*** RECORDS PROVIDED Section Begins ***

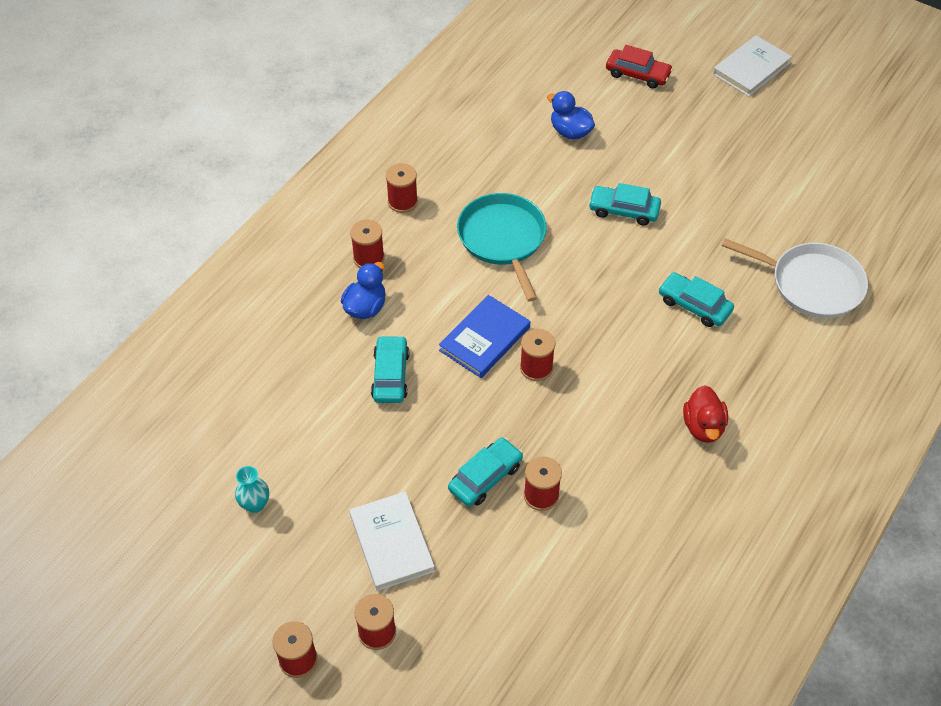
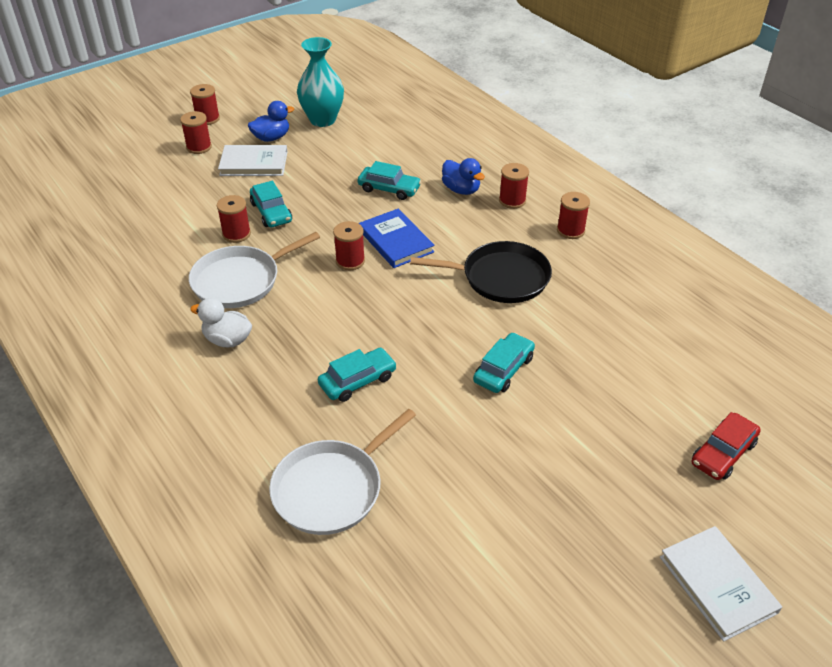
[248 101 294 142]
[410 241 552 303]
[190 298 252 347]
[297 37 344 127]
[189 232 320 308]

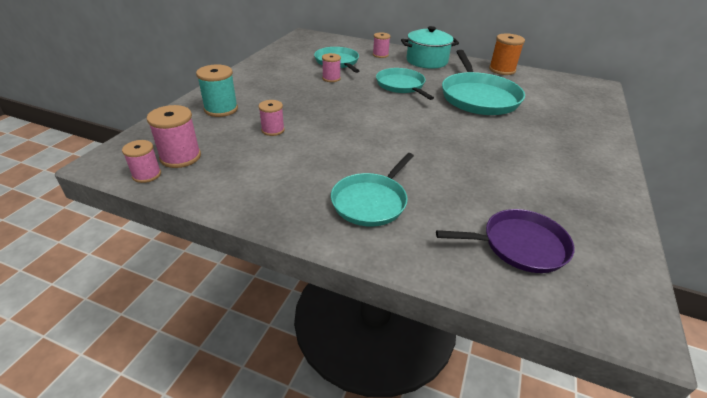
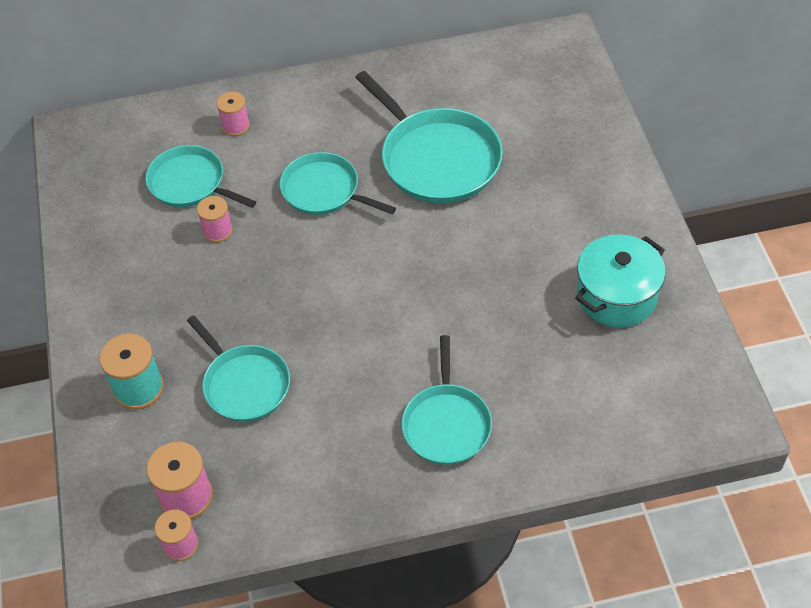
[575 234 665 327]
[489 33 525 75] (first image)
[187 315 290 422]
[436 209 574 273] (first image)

*** RECORDS PROVIDED Section Ends ***
*** RECORDS PROVIDED Section Begins ***

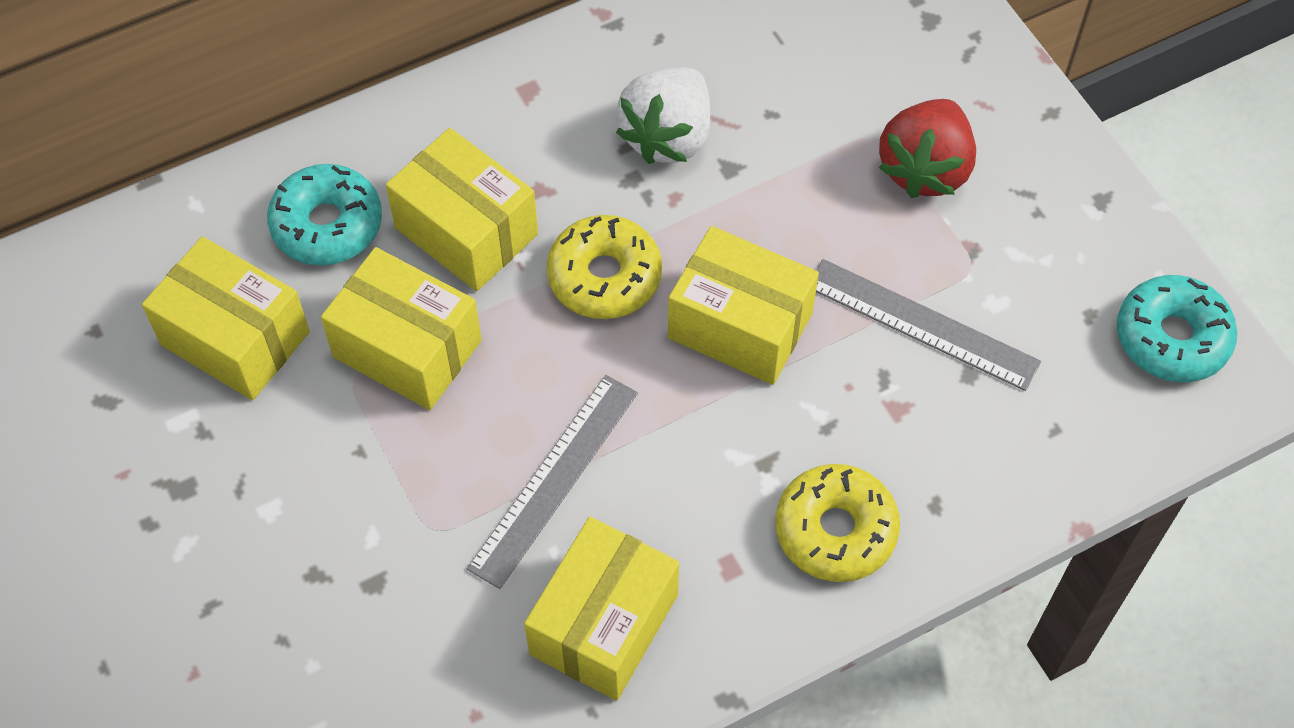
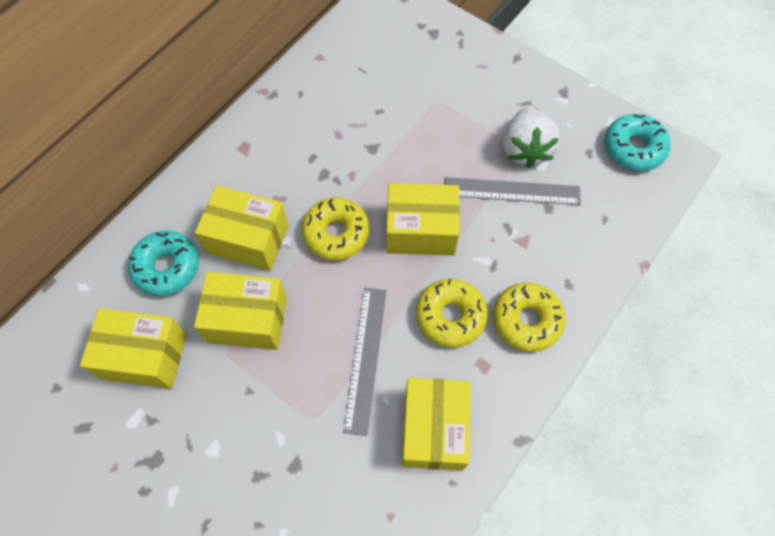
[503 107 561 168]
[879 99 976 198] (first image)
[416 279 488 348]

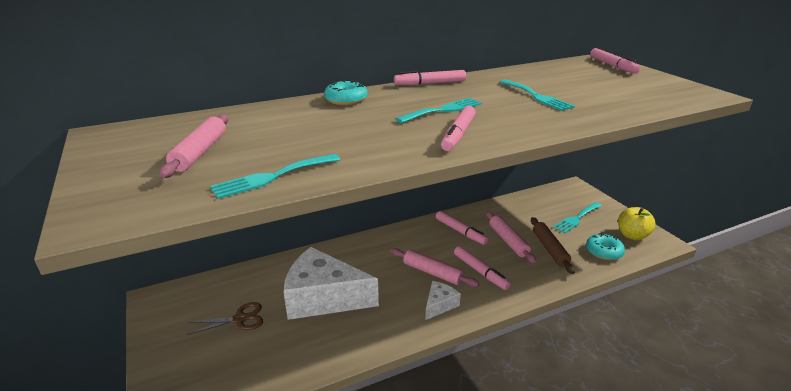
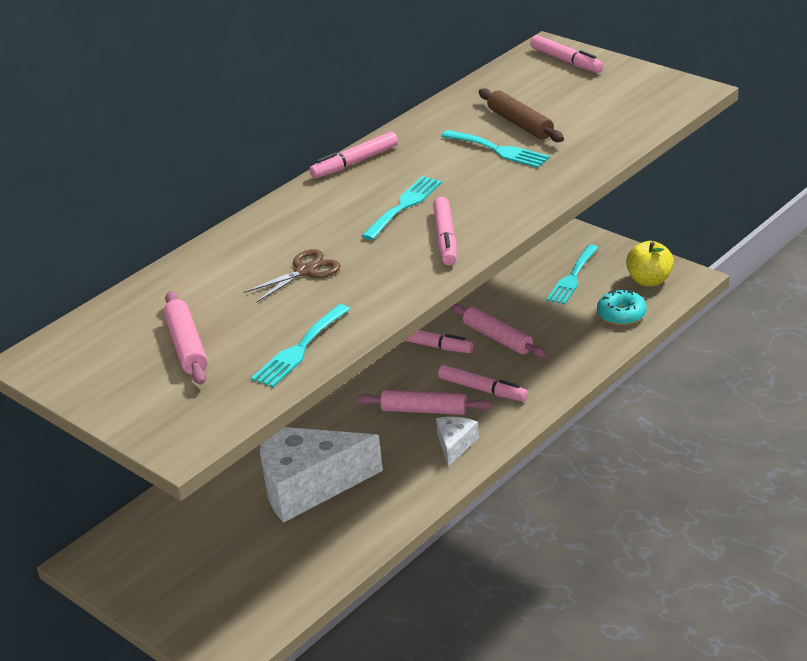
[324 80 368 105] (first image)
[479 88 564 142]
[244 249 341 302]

*** RECORDS PROVIDED Section Ends ***
*** RECORDS PROVIDED Section Begins ***

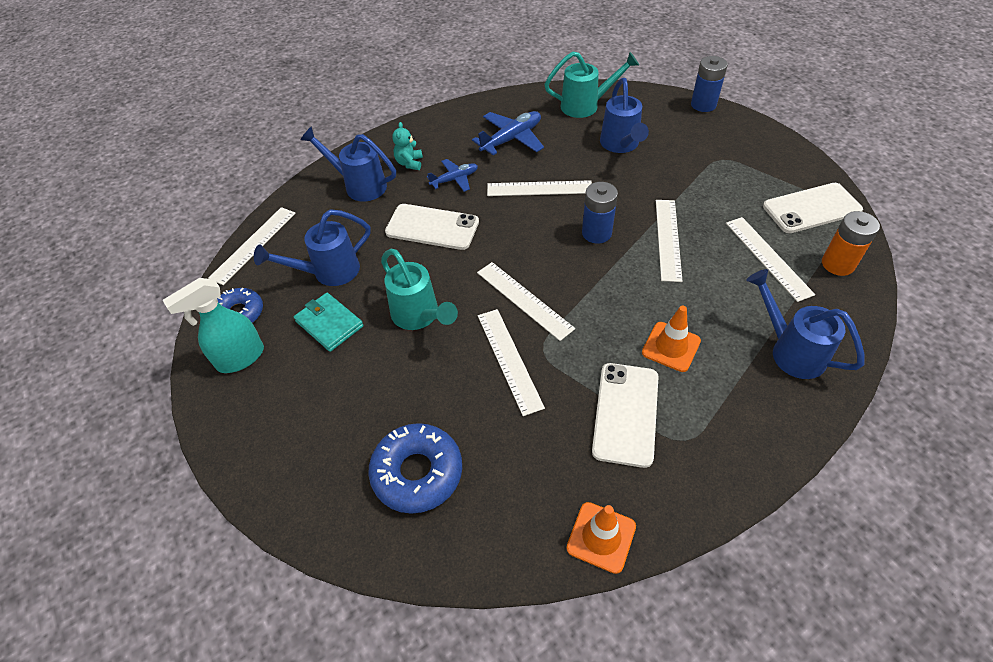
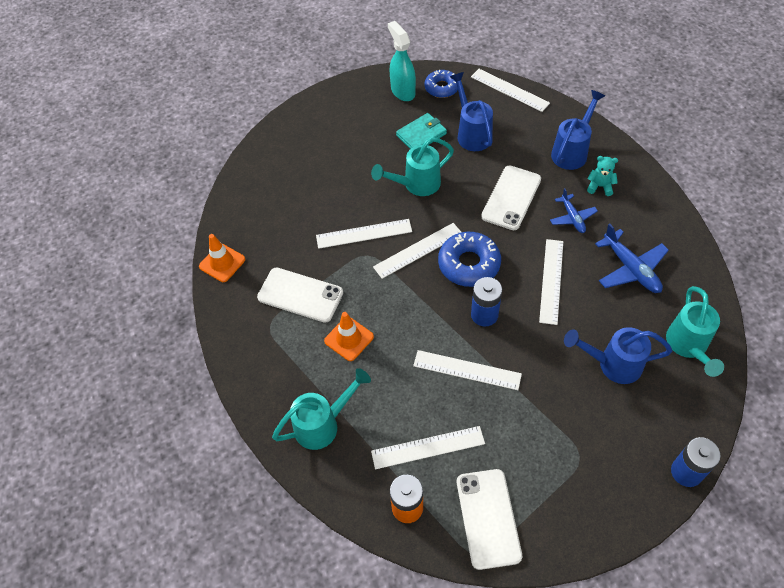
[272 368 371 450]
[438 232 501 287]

*** RECORDS PROVIDED Section Ends ***

* EXERCISE OBJECTIVE
Please copy, exactly and with nothing else, the lines above beginning at the line that has "[324 80 368 105] (first image)" and ending with the line that has "[244 249 341 302]".

* EXPECTED ANSWER
[324 80 368 105] (first image)
[479 88 564 142]
[244 249 341 302]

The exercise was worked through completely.